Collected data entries

_ _ _ _ _

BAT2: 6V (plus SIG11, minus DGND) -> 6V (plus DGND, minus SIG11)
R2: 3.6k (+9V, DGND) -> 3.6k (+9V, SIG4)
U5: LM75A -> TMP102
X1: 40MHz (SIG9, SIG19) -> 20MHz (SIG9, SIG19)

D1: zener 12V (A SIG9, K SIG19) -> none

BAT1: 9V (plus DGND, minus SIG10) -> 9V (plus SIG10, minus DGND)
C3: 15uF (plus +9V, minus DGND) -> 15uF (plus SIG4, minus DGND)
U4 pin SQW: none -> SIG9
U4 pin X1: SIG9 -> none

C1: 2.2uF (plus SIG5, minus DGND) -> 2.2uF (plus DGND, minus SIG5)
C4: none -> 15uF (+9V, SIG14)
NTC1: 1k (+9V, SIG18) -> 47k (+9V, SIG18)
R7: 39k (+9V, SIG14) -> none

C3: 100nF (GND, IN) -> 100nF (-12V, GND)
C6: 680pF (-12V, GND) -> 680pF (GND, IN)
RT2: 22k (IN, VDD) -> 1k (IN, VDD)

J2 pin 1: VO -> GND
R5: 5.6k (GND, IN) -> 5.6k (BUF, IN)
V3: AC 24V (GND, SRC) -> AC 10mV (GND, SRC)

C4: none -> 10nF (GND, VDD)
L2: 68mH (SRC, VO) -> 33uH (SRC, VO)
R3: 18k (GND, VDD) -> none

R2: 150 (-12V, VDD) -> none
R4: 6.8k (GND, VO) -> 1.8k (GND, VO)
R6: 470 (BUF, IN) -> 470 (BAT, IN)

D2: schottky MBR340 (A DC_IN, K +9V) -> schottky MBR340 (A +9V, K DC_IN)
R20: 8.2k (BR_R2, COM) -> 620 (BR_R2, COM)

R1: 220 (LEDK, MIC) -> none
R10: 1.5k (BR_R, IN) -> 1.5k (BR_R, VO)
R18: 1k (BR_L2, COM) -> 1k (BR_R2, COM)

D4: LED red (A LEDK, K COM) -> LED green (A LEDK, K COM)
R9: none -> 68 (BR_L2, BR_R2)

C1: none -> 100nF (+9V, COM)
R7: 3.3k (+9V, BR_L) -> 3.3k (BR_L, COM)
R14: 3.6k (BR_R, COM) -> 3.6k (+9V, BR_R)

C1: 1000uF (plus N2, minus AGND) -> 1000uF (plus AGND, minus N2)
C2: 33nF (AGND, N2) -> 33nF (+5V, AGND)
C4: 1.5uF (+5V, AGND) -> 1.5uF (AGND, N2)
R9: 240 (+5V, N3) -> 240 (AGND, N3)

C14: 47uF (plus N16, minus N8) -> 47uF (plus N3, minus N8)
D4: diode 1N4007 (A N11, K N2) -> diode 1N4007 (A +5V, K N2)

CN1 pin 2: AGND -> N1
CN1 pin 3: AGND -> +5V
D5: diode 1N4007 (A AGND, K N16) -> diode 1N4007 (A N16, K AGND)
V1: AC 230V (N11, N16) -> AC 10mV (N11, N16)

_ _ _ _ _

■ **Assignment**
Reproduce each entry above without a single difference.

■ **Solution to this exercise**
BAT2: 6V (plus SIG11, minus DGND) -> 6V (plus DGND, minus SIG11)
R2: 3.6k (+9V, DGND) -> 3.6k (+9V, SIG4)
U5: LM75A -> TMP102
X1: 40MHz (SIG9, SIG19) -> 20MHz (SIG9, SIG19)

D1: zener 12V (A SIG9, K SIG19) -> none

BAT1: 9V (plus DGND, minus SIG10) -> 9V (plus SIG10, minus DGND)
C3: 15uF (plus +9V, minus DGND) -> 15uF (plus SIG4, minus DGND)
U4 pin SQW: none -> SIG9
U4 pin X1: SIG9 -> none

C1: 2.2uF (plus SIG5, minus DGND) -> 2.2uF (plus DGND, minus SIG5)
C4: none -> 15uF (+9V, SIG14)
NTC1: 1k (+9V, SIG18) -> 47k (+9V, SIG18)
R7: 39k (+9V, SIG14) -> none

C3: 100nF (GND, IN) -> 100nF (-12V, GND)
C6: 680pF (-12V, GND) -> 680pF (GND, IN)
RT2: 22k (IN, VDD) -> 1k (IN, VDD)

J2 pin 1: VO -> GND
R5: 5.6k (GND, IN) -> 5.6k (BUF, IN)
V3: AC 24V (GND, SRC) -> AC 10mV (GND, SRC)

C4: none -> 10nF (GND, VDD)
L2: 68mH (SRC, VO) -> 33uH (SRC, VO)
R3: 18k (GND, VDD) -> none

R2: 150 (-12V, VDD) -> none
R4: 6.8k (GND, VO) -> 1.8k (GND, VO)
R6: 470 (BUF, IN) -> 470 (BAT, IN)

D2: schottky MBR340 (A DC_IN, K +9V) -> schottky MBR340 (A +9V, K DC_IN)
R20: 8.2k (BR_R2, COM) -> 620 (BR_R2, COM)

R1: 220 (LEDK, MIC) -> none
R10: 1.5k (BR_R, IN) -> 1.5k (BR_R, VO)
R18: 1k (BR_L2, COM) -> 1k (BR_R2, COM)

D4: LED red (A LEDK, K COM) -> LED green (A LEDK, K COM)
R9: none -> 68 (BR_L2, BR_R2)

C1: none -> 100nF (+9V, COM)
R7: 3.3k (+9V, BR_L) -> 3.3k (BR_L, COM)
R14: 3.6k (BR_R, COM) -> 3.6k (+9V, BR_R)

C1: 1000uF (plus N2, minus AGND) -> 1000uF (plus AGND, minus N2)
C2: 33nF (AGND, N2) -> 33nF (+5V, AGND)
C4: 1.5uF (+5V, AGND) -> 1.5uF (AGND, N2)
R9: 240 (+5V, N3) -> 240 (AGND, N3)

C14: 47uF (plus N16, minus N8) -> 47uF (plus N3, minus N8)
D4: diode 1N4007 (A N11, K N2) -> diode 1N4007 (A +5V, K N2)

CN1 pin 2: AGND -> N1
CN1 pin 3: AGND -> +5V
D5: diode 1N4007 (A AGND, K N16) -> diode 1N4007 (A N16, K AGND)
V1: AC 230V (N11, N16) -> AC 10mV (N11, N16)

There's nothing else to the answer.